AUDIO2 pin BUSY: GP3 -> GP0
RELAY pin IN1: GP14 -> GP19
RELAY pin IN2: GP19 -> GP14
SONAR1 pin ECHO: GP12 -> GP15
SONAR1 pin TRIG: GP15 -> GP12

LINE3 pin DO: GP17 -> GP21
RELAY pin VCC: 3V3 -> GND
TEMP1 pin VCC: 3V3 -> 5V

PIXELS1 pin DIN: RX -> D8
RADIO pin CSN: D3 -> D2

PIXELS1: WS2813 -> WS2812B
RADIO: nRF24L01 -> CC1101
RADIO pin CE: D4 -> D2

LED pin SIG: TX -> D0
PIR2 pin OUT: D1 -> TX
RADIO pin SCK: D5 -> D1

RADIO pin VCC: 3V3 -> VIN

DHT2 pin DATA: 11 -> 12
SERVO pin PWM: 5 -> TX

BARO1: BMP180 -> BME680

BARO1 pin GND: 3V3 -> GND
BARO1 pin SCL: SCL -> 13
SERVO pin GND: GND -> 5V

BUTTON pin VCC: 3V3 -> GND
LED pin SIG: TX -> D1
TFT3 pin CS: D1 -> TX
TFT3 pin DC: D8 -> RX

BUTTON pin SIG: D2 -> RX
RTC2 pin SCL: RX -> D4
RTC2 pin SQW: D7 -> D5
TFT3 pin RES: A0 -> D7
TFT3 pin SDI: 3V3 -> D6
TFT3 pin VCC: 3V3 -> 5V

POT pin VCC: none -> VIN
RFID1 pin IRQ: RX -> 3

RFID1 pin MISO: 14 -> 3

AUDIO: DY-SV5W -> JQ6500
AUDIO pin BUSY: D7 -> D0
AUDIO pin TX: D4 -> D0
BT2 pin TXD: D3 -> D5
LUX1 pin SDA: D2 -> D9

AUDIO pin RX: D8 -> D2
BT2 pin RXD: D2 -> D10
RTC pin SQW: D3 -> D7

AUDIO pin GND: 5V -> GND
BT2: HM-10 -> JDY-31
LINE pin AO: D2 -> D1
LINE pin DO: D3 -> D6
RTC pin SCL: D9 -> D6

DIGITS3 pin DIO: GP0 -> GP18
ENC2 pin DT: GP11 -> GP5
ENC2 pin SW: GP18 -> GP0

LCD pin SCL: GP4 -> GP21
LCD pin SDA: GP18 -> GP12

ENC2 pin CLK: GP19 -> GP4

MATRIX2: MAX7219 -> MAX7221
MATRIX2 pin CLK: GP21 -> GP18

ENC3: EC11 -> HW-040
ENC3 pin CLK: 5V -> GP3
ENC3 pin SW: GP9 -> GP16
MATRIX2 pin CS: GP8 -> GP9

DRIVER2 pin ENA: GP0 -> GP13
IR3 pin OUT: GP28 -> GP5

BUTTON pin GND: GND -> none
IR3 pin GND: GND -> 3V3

--------

→ Aim of the task
Copy every line that appears above, with each word kept as it is.

→ Output for this exercise
AUDIO2 pin BUSY: GP3 -> GP0
RELAY pin IN1: GP14 -> GP19
RELAY pin IN2: GP19 -> GP14
SONAR1 pin ECHO: GP12 -> GP15
SONAR1 pin TRIG: GP15 -> GP12

LINE3 pin DO: GP17 -> GP21
RELAY pin VCC: 3V3 -> GND
TEMP1 pin VCC: 3V3 -> 5V

PIXELS1 pin DIN: RX -> D8
RADIO pin CSN: D3 -> D2

PIXELS1: WS2813 -> WS2812B
RADIO: nRF24L01 -> CC1101
RADIO pin CE: D4 -> D2

LED pin SIG: TX -> D0
PIR2 pin OUT: D1 -> TX
RADIO pin SCK: D5 -> D1

RADIO pin VCC: 3V3 -> VIN

DHT2 pin DATA: 11 -> 12
SERVO pin PWM: 5 -> TX

BARO1: BMP180 -> BME680

BARO1 pin GND: 3V3 -> GND
BARO1 pin SCL: SCL -> 13
SERVO pin GND: GND -> 5V

BUTTON pin VCC: 3V3 -> GND
LED pin SIG: TX -> D1
TFT3 pin CS: D1 -> TX
TFT3 pin DC: D8 -> RX

BUTTON pin SIG: D2 -> RX
RTC2 pin SCL: RX -> D4
RTC2 pin SQW: D7 -> D5
TFT3 pin RES: A0 -> D7
TFT3 pin SDI: 3V3 -> D6
TFT3 pin VCC: 3V3 -> 5V

POT pin VCC: none -> VIN
RFID1 pin IRQ: RX -> 3

RFID1 pin MISO: 14 -> 3

AUDIO: DY-SV5W -> JQ6500
AUDIO pin BUSY: D7 -> D0
AUDIO pin TX: D4 -> D0
BT2 pin TXD: D3 -> D5
LUX1 pin SDA: D2 -> D9

AUDIO pin RX: D8 -> D2
BT2 pin RXD: D2 -> D10
RTC pin SQW: D3 -> D7

AUDIO pin GND: 5V -> GND
BT2: HM-10 -> JDY-31
LINE pin AO: D2 -> D1
LINE pin DO: D3 -> D6
RTC pin SCL: D9 -> D6

DIGITS3 pin DIO: GP0 -> GP18
ENC2 pin DT: GP11 -> GP5
ENC2 pin SW: GP18 -> GP0

LCD pin SCL: GP4 -> GP21
LCD pin SDA: GP18 -> GP12

ENC2 pin CLK: GP19 -> GP4

MATRIX2: MAX7219 -> MAX7221
MATRIX2 pin CLK: GP21 -> GP18

ENC3: EC11 -> HW-040
ENC3 pin CLK: 5V -> GP3
ENC3 pin SW: GP9 -> GP16
MATRIX2 pin CS: GP8 -> GP9

DRIVER2 pin ENA: GP0 -> GP13
IR3 pin OUT: GP28 -> GP5

BUTTON pin GND: GND -> none
IR3 pin GND: GND -> 3V3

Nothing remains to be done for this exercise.